- **WORK TASK**
Search the entries for the word "candle". Copy every line where it turns up.

(Object matching data)
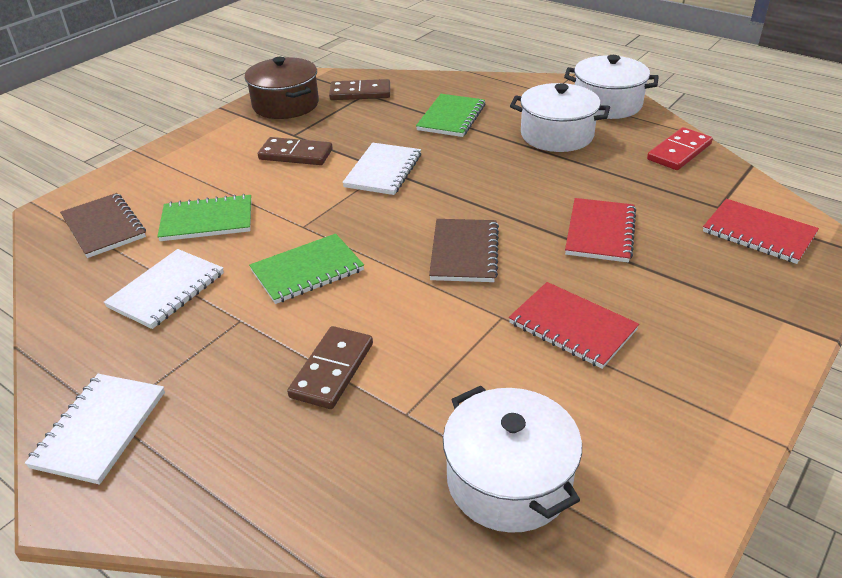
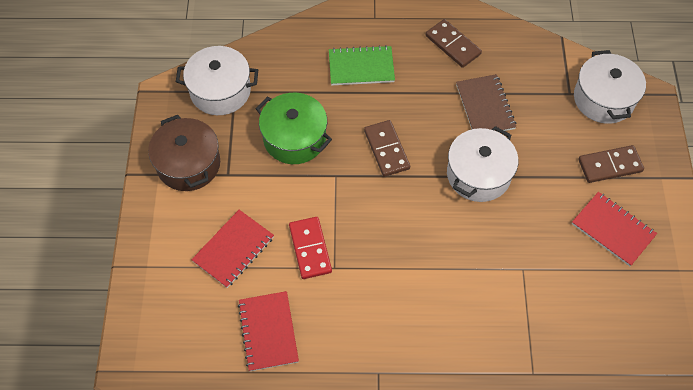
brown notebook: 2 -> 1
green notebook: 3 -> 1
green pot: 0 -> 1
white notebook: 3 -> 0

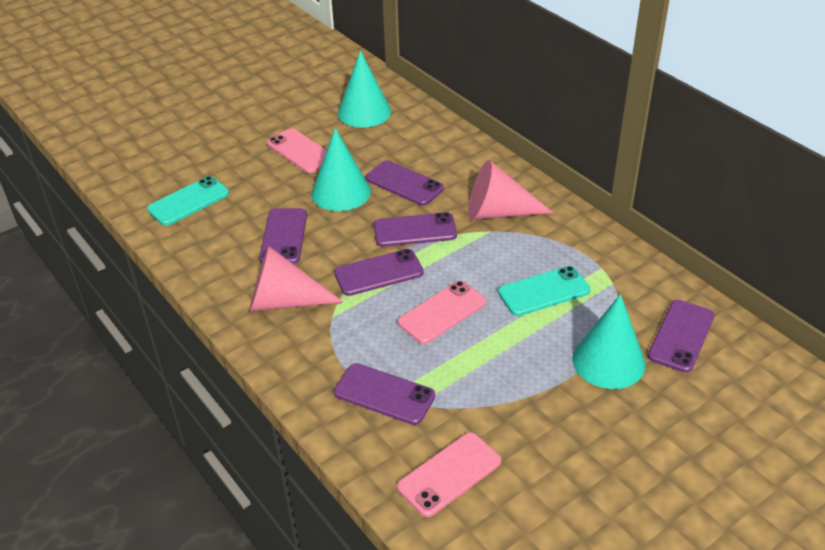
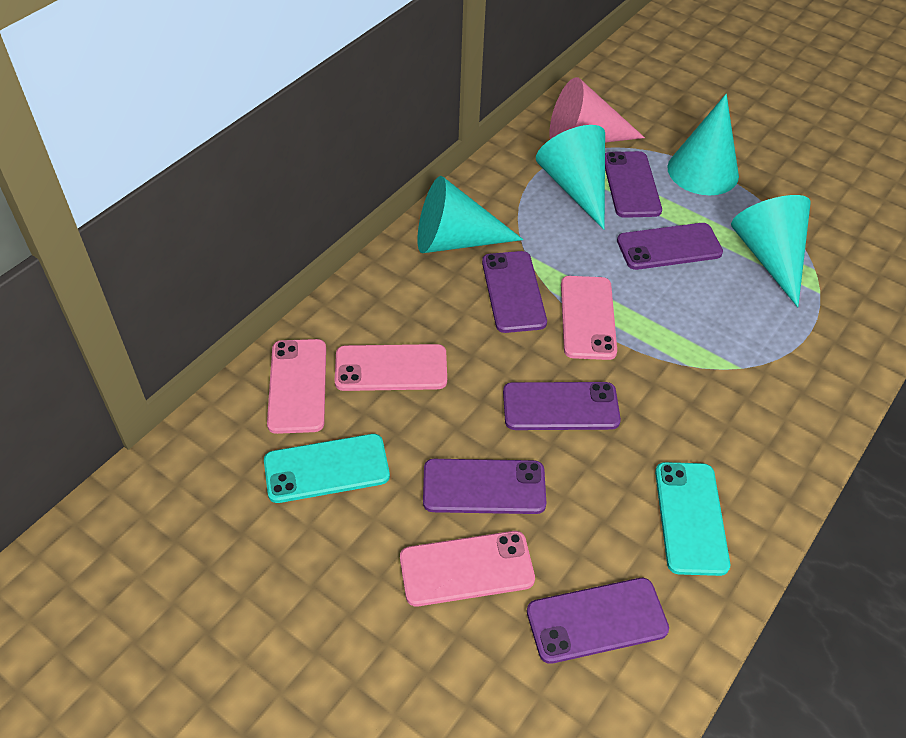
pink cone: 2 -> 1
pink phone: 3 -> 4
turquoise cone: 3 -> 4

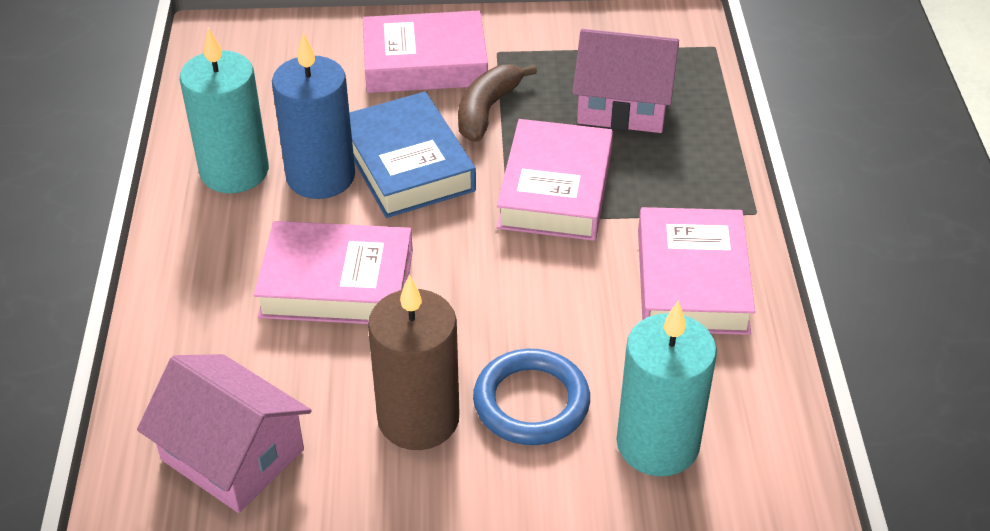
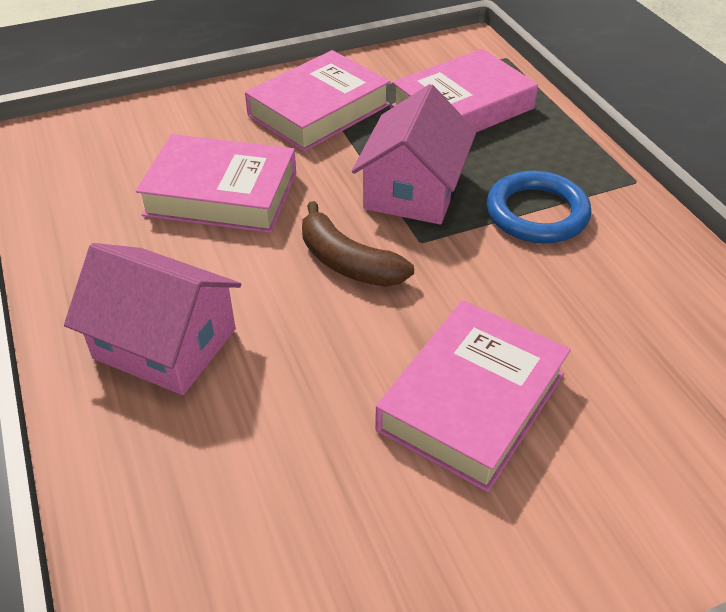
blue book: 1 -> 0
blue candle: 1 -> 0
brown candle: 1 -> 0
turquoise candle: 2 -> 0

- **SOLVED PROBLEM**
blue candle: 1 -> 0
brown candle: 1 -> 0
turquoise candle: 2 -> 0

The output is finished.